◆ ASSIGNMENT ◆
Pictures aside, copy exactly each line from the one that holds "R4: 15k (DIS, RC) -> 1.2k (DIS, RC)" through the last line of the records below.

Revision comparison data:
<<<<

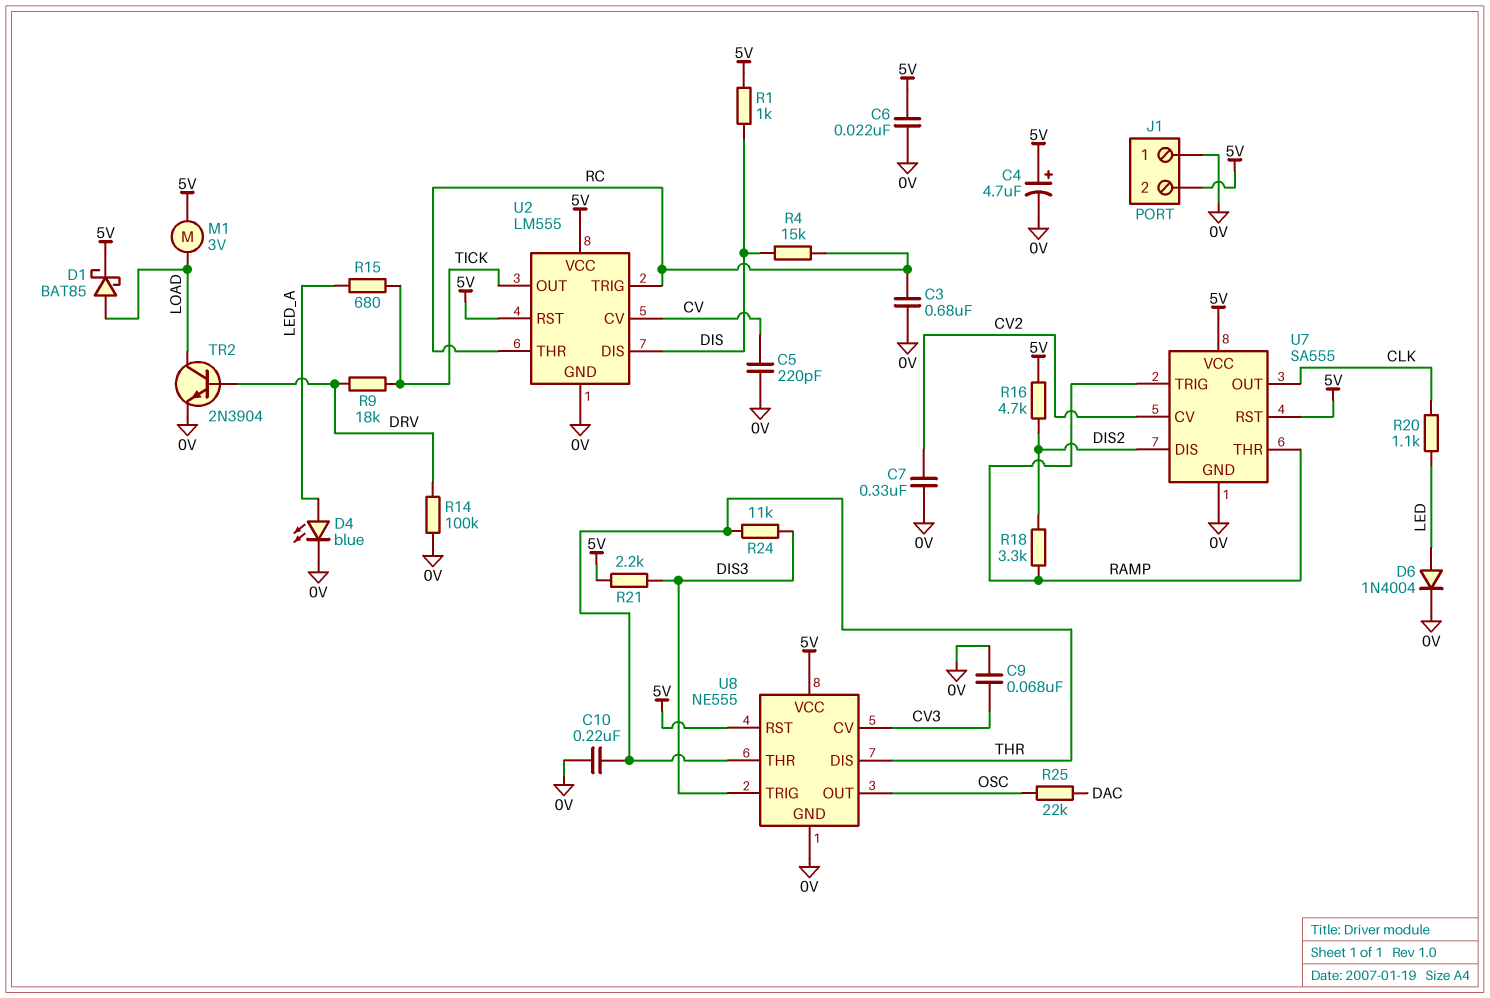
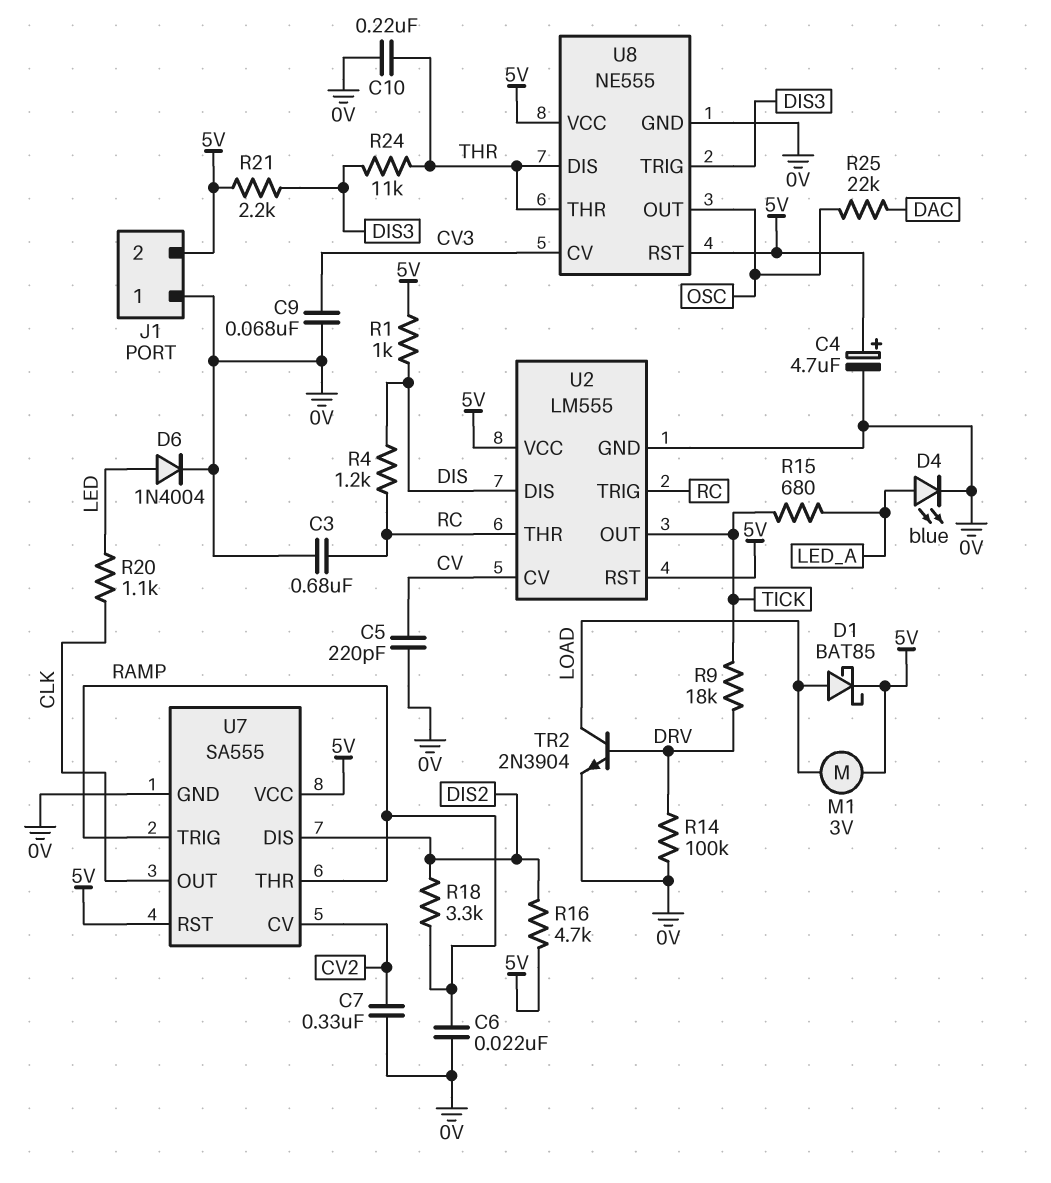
C6: 22nF (0V, 5V) -> 22nF (0V, RAMP)
R4: 15k (DIS, RC) -> 1.2k (DIS, RC)

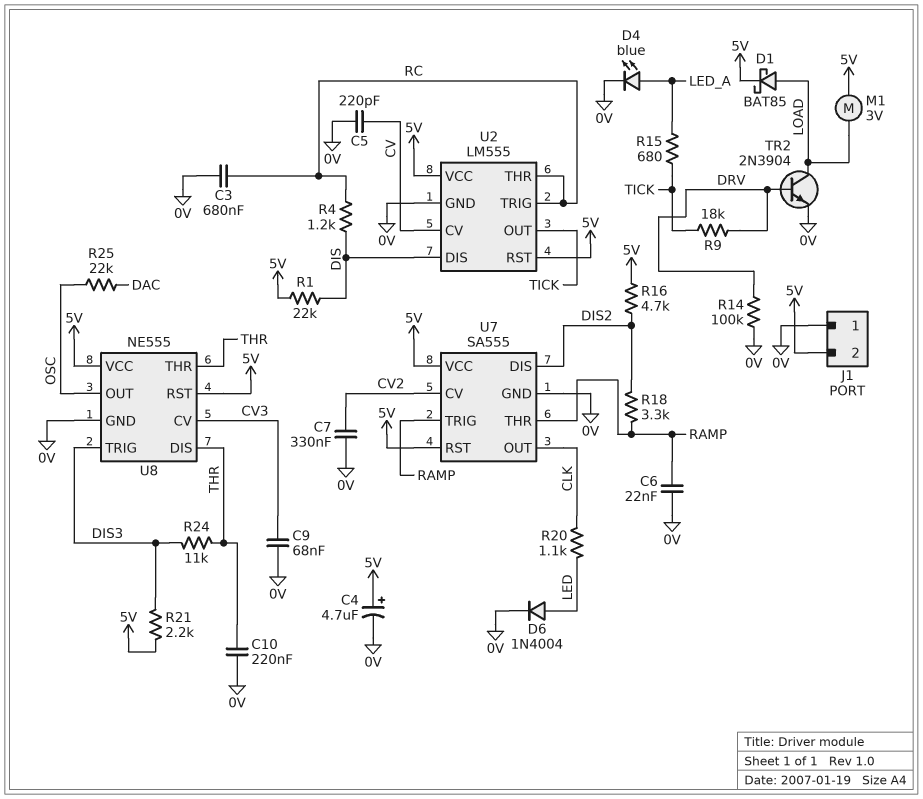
R1: 1k (5V, DIS) -> 22k (5V, DIS)

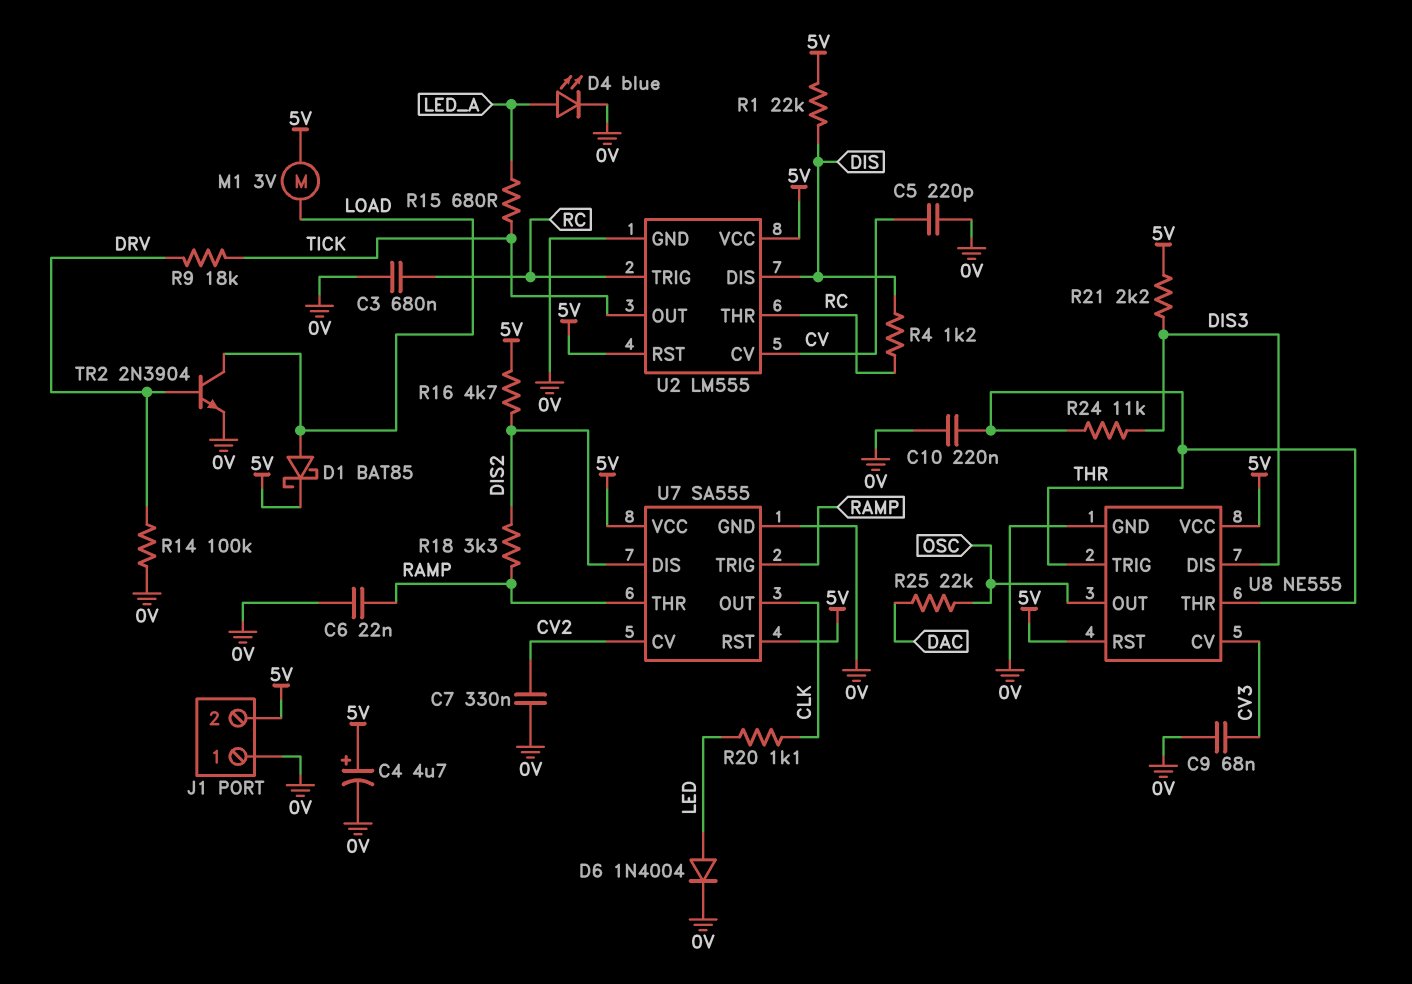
U8 pin DIS: THR -> DIS3
U8 pin TRIG: DIS3 -> THR

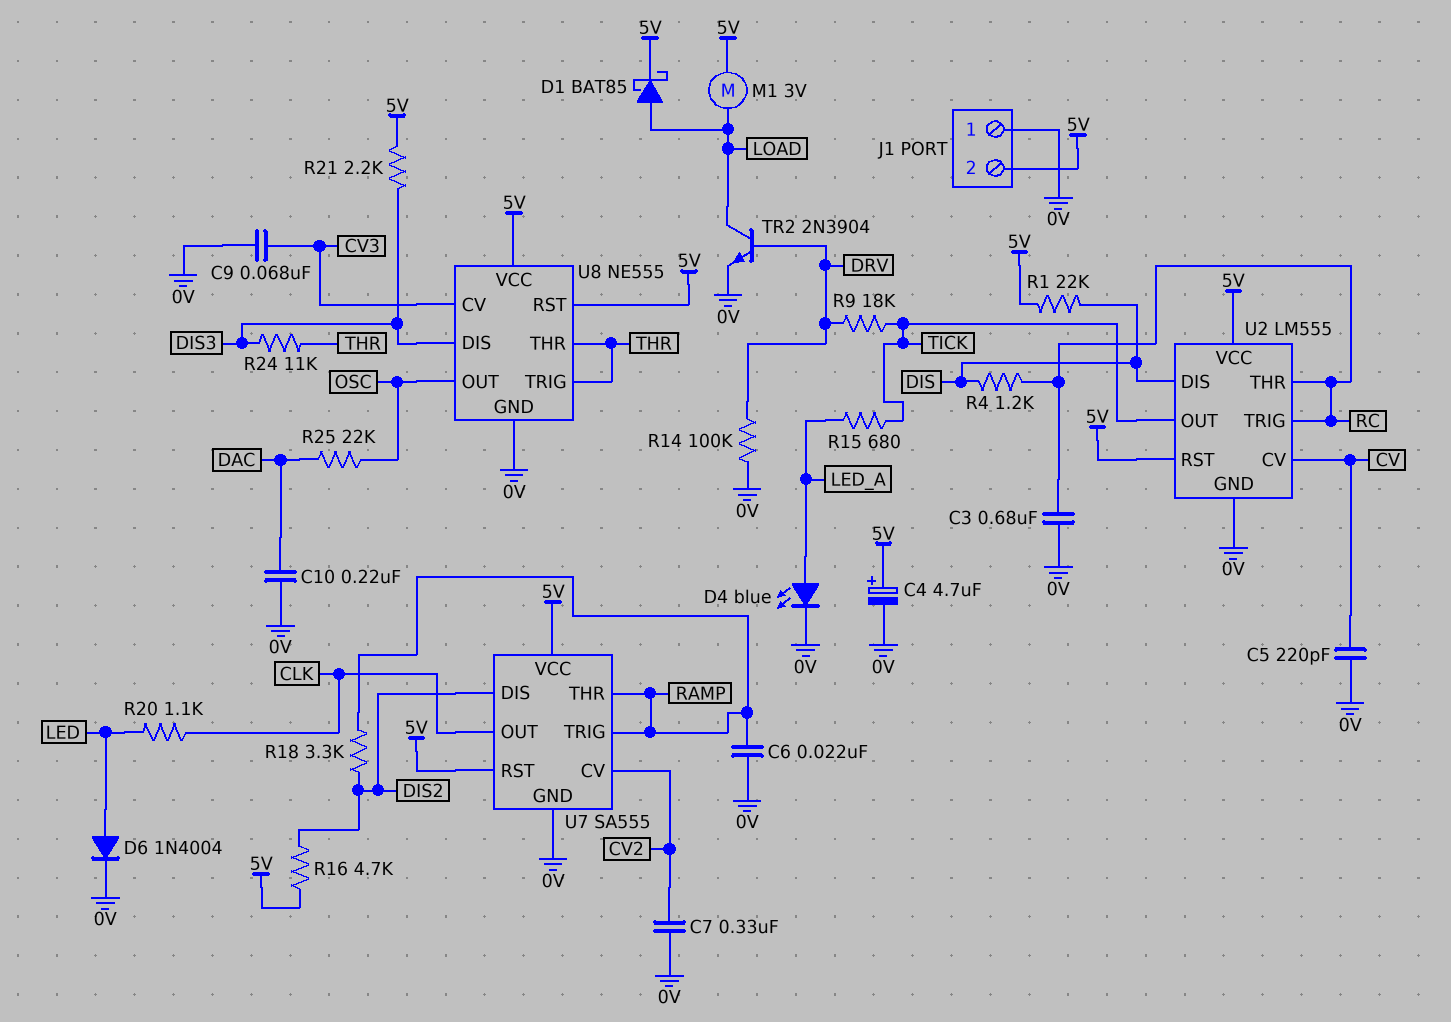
C10: 220nF (0V, THR) -> 220nF (0V, DAC)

>>>>

◆ RESPONSE ◆
R4: 15k (DIS, RC) -> 1.2k (DIS, RC)

R1: 1k (5V, DIS) -> 22k (5V, DIS)

U8 pin DIS: THR -> DIS3
U8 pin TRIG: DIS3 -> THR

C10: 220nF (0V, THR) -> 220nF (0V, DAC)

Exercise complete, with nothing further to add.